* _Task_:
Read the lines of the data below and retrieve those with "degrees".

* _Data records_:
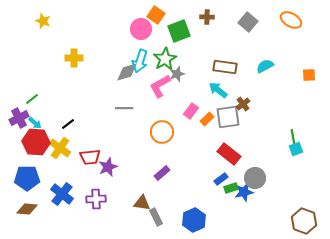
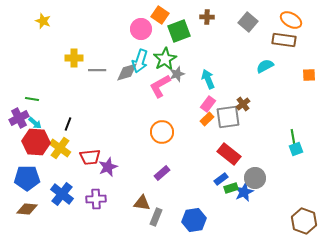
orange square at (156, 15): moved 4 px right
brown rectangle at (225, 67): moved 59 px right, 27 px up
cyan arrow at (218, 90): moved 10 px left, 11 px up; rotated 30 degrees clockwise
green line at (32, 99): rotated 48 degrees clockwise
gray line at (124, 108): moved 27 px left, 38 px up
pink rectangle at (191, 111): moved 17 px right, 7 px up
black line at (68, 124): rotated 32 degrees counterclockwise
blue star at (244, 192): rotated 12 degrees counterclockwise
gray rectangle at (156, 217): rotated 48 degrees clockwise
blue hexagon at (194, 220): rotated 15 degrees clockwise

* _The completed task_:
cyan arrow at (218, 90): moved 10 px left, 11 px up; rotated 30 degrees clockwise
green line at (32, 99): rotated 48 degrees clockwise
black line at (68, 124): rotated 32 degrees counterclockwise
blue star at (244, 192): rotated 12 degrees counterclockwise
gray rectangle at (156, 217): rotated 48 degrees clockwise
blue hexagon at (194, 220): rotated 15 degrees clockwise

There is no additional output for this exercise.